[Supplied data — start]
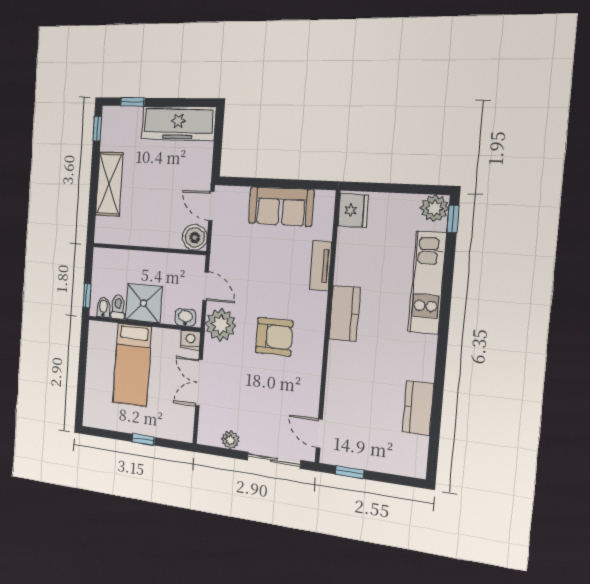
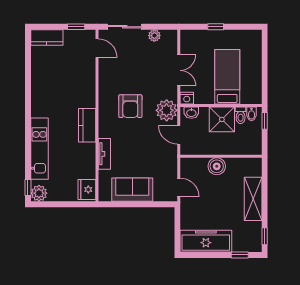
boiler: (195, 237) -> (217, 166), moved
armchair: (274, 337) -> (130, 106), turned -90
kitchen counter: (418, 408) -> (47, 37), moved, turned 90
[Supplied data — finish]
[Supplied data — start]
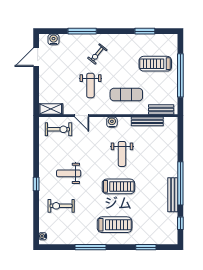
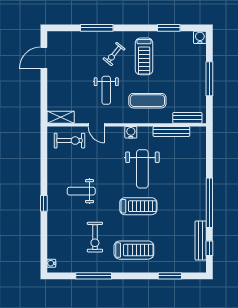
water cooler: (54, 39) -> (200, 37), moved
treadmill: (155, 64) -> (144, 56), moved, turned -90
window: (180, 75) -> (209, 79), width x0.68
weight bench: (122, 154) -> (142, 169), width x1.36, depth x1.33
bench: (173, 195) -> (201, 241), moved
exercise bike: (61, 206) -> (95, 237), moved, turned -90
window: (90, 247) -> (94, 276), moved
[Supplied data — finish]
## Assignment
From the line holding "window: (180, 75) -> (209, 79), width x0.68" to the line holding "window: (90, 247) -> (94, 276), moved", inclusive, restate each line above exactly as written.

## Response to the exercise
window: (180, 75) -> (209, 79), width x0.68
weight bench: (122, 154) -> (142, 169), width x1.36, depth x1.33
bench: (173, 195) -> (201, 241), moved
exercise bike: (61, 206) -> (95, 237), moved, turned -90
window: (90, 247) -> (94, 276), moved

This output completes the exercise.